- [Your instructions]
Reproduce the listing below exactly, except for its pictures.

- [Given data]
· · ·

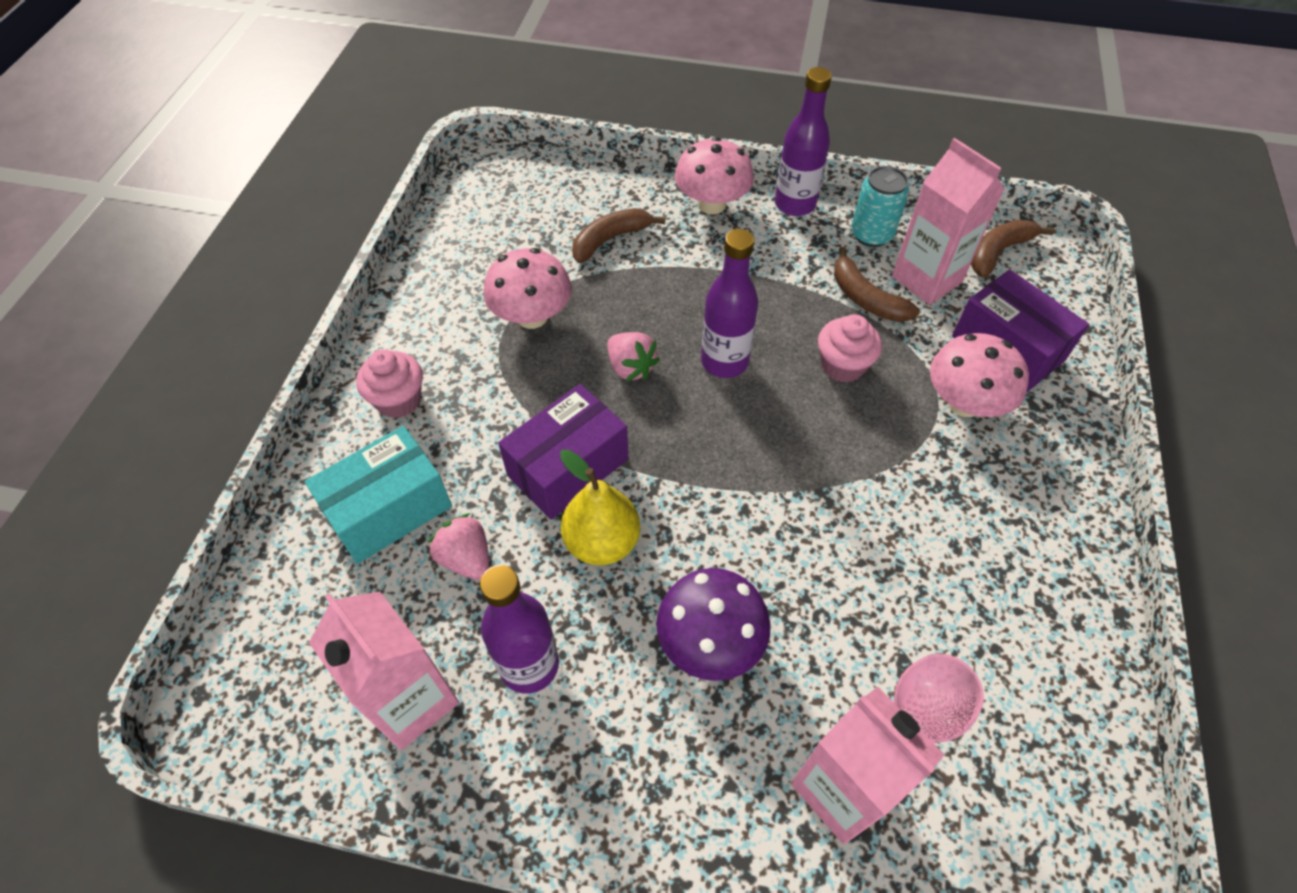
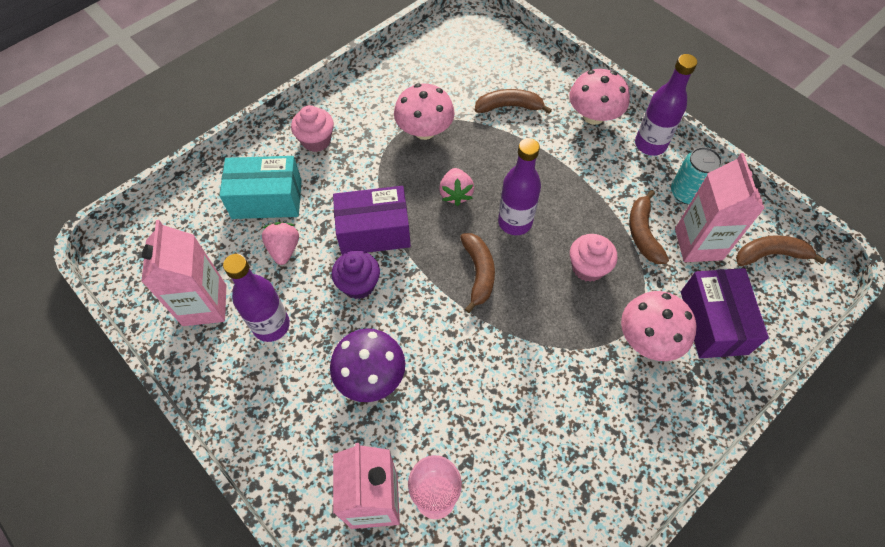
camera: 35 degrees right, 5 degrees up
(602, 542) = (358, 284): yellow pear -> purple cupcake
(732, 441) = (478, 273): none -> brown banana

· · ·

- [Exercise solution]
camera: 35 degrees right, 5 degrees up
(602, 542) = (358, 284): yellow pear -> purple cupcake
(732, 441) = (478, 273): none -> brown banana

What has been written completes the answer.